*DATASET RECORDS*:
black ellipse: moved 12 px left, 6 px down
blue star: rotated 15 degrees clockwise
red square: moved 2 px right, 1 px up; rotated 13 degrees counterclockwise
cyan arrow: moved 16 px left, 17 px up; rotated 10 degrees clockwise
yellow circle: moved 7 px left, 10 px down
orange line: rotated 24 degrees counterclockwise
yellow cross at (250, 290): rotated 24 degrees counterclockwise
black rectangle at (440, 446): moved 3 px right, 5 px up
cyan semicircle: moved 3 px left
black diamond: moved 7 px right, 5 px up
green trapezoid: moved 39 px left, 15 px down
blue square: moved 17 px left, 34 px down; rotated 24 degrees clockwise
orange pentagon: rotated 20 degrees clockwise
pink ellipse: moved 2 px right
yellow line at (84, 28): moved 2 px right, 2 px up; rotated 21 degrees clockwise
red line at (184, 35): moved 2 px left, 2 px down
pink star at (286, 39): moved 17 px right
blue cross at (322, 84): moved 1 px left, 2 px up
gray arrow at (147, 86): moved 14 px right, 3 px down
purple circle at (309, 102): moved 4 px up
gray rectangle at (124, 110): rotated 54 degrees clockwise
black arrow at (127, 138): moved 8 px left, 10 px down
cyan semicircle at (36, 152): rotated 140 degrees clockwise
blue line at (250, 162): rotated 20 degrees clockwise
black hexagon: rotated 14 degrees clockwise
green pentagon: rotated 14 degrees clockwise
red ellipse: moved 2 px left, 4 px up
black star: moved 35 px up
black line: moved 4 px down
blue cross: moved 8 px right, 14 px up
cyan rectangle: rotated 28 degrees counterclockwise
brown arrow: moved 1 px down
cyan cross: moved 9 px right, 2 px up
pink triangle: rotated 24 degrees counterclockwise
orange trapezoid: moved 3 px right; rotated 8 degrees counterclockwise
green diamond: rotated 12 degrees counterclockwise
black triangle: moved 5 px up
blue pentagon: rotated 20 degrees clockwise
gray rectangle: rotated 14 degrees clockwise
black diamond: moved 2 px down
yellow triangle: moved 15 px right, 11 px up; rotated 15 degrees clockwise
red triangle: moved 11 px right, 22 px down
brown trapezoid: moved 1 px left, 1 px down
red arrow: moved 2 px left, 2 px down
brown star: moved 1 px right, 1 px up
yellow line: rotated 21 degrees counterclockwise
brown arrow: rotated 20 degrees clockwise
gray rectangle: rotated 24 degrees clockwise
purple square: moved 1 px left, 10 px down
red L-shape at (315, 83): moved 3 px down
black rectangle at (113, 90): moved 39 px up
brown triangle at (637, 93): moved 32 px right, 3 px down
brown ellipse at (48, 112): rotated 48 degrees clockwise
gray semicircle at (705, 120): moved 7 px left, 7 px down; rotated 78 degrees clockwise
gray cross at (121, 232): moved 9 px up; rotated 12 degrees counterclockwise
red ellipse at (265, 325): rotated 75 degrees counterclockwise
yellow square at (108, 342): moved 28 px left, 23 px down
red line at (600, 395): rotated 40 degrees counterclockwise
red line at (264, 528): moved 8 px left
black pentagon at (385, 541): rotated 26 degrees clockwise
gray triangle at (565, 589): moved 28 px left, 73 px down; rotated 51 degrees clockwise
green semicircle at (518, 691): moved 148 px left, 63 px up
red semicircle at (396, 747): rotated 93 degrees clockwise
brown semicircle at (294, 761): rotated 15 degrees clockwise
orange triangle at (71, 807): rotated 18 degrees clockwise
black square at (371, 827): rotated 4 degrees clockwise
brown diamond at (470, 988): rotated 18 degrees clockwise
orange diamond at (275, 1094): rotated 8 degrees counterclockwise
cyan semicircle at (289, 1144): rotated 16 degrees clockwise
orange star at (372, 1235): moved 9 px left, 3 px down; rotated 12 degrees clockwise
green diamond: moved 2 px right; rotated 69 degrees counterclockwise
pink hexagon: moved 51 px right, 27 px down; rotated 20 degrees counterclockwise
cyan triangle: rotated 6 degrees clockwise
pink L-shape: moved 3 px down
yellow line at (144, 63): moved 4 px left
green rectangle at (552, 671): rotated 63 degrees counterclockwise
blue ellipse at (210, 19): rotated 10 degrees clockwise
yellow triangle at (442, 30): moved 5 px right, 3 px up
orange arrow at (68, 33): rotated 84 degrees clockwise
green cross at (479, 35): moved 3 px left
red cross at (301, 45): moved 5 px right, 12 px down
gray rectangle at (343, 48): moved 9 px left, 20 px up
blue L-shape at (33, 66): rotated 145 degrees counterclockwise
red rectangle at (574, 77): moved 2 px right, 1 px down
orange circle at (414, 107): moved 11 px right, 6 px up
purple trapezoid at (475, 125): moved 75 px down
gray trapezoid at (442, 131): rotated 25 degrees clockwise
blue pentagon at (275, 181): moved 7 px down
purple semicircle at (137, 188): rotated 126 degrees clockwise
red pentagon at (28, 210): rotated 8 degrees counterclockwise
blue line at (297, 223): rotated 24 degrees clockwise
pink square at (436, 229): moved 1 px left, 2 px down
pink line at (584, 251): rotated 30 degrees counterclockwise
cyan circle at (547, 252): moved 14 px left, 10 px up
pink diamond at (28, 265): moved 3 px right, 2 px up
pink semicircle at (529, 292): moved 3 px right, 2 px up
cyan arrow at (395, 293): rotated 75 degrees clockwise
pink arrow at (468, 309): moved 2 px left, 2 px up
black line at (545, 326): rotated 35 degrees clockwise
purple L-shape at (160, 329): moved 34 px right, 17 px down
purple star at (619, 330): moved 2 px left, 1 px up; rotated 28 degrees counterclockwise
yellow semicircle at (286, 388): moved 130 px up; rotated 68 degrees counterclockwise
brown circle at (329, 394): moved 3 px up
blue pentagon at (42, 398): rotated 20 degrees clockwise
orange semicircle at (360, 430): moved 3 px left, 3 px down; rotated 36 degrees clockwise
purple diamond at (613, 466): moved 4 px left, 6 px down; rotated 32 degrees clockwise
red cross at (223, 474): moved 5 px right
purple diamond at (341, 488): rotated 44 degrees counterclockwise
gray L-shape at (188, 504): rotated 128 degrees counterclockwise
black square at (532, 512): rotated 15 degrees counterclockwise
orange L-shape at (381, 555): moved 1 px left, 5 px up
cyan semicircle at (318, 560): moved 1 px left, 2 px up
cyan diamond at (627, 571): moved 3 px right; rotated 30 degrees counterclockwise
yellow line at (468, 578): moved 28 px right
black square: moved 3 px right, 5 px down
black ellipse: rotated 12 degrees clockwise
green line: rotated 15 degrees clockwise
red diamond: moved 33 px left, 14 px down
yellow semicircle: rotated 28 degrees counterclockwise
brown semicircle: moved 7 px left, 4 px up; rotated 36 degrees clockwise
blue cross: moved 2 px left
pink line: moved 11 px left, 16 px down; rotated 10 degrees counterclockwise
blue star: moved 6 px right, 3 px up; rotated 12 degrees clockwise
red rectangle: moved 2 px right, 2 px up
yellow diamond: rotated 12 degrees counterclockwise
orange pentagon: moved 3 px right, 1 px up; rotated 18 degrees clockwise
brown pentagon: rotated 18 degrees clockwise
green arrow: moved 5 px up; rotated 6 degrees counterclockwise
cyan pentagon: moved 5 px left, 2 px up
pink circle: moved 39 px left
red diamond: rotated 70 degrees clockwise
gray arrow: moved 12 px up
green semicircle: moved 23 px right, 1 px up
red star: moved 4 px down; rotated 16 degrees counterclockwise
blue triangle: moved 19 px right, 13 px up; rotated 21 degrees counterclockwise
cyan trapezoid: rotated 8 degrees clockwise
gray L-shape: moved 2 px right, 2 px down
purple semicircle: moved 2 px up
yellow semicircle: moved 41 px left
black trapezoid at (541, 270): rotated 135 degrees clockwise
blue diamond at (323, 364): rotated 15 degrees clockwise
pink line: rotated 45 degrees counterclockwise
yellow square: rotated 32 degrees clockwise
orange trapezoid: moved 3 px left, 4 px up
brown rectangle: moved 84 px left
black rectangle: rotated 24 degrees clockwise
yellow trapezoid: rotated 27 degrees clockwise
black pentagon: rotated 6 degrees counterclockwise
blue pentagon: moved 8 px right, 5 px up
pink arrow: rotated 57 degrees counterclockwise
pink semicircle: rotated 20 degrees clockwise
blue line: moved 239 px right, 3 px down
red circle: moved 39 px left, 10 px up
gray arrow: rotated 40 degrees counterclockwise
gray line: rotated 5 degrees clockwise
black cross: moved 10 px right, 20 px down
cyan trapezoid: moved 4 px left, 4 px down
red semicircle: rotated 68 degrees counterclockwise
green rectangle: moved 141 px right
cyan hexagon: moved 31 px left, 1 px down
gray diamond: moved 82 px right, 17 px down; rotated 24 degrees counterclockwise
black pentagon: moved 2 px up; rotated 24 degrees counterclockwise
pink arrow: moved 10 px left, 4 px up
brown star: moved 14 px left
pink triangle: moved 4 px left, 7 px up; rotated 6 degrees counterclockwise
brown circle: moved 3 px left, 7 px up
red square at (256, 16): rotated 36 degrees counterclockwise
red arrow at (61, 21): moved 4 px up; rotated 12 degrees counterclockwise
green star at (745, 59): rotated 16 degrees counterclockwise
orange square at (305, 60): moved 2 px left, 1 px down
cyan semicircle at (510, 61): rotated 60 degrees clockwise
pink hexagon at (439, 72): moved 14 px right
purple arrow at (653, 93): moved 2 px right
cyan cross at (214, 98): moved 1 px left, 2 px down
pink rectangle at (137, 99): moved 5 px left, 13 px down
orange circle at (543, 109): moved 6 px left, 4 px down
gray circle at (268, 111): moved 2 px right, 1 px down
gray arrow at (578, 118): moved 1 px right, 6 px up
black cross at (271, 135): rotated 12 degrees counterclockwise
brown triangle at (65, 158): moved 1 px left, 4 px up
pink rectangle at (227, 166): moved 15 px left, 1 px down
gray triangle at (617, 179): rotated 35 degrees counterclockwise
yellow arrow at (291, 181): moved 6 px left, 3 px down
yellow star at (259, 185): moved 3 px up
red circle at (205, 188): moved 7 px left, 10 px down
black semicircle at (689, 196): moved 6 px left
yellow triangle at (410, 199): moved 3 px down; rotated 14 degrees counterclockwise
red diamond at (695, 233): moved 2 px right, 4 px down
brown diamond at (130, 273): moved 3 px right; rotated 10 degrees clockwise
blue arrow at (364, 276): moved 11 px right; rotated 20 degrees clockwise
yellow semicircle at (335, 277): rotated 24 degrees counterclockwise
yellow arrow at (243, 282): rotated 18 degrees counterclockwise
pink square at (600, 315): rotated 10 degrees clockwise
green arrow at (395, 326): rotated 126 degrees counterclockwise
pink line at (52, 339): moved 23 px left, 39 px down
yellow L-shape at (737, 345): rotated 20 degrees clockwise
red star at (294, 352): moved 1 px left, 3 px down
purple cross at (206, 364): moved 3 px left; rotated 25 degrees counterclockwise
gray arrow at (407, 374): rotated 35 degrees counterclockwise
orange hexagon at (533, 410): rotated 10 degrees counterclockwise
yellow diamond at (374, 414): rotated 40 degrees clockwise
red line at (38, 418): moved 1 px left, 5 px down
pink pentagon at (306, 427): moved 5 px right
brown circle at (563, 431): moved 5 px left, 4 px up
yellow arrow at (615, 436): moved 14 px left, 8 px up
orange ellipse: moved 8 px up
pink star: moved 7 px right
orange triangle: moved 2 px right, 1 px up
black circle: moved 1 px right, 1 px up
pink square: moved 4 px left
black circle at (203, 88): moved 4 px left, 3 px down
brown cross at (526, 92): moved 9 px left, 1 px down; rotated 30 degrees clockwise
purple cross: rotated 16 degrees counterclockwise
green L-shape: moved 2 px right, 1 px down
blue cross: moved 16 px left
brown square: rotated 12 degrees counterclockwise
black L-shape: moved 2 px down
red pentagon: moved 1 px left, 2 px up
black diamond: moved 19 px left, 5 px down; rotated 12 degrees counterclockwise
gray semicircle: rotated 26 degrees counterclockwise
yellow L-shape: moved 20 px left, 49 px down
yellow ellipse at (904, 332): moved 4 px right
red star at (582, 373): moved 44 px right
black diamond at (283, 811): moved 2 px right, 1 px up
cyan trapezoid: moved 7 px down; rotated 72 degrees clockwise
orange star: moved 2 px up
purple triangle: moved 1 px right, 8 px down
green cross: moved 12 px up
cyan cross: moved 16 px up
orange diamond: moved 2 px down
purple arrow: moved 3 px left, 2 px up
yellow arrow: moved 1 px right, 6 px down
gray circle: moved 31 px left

*TASK BRIEF*: In the listing above, transcribe exactly everything from the line containing "pink semicircle at" down to the line containing "purple diamond at (613, 466): moved", including both and nothing more.

*EXERCISE RESULT*:
pink semicircle at (529, 292): moved 3 px right, 2 px up
cyan arrow at (395, 293): rotated 75 degrees clockwise
pink arrow at (468, 309): moved 2 px left, 2 px up
black line at (545, 326): rotated 35 degrees clockwise
purple L-shape at (160, 329): moved 34 px right, 17 px down
purple star at (619, 330): moved 2 px left, 1 px up; rotated 28 degrees counterclockwise
yellow semicircle at (286, 388): moved 130 px up; rotated 68 degrees counterclockwise
brown circle at (329, 394): moved 3 px up
blue pentagon at (42, 398): rotated 20 degrees clockwise
orange semicircle at (360, 430): moved 3 px left, 3 px down; rotated 36 degrees clockwise
purple diamond at (613, 466): moved 4 px left, 6 px down; rotated 32 degrees clockwise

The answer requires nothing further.